### Try it
Please write out the entire listing below exactly, excluding its pictures.

### Provided material
^^^^^^^^^^^^^^^^
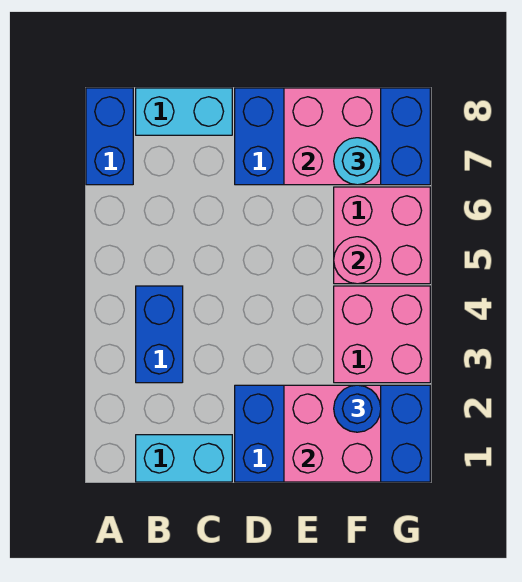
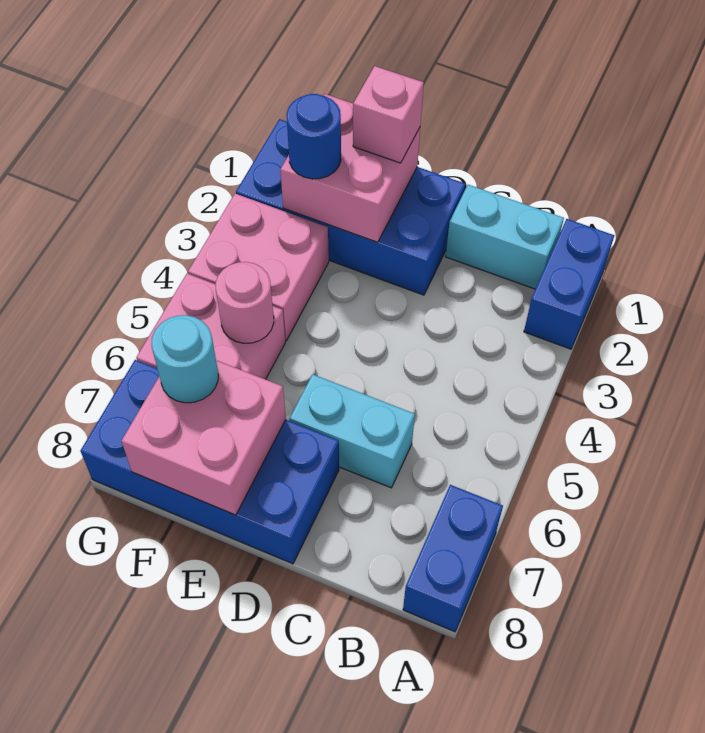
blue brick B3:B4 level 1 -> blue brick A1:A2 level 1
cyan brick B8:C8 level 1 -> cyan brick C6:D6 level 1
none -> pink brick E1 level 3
^^^^^^^^^^^^^^^^
### Solution to the exercise
blue brick B3:B4 level 1 -> blue brick A1:A2 level 1
cyan brick B8:C8 level 1 -> cyan brick C6:D6 level 1
none -> pink brick E1 level 3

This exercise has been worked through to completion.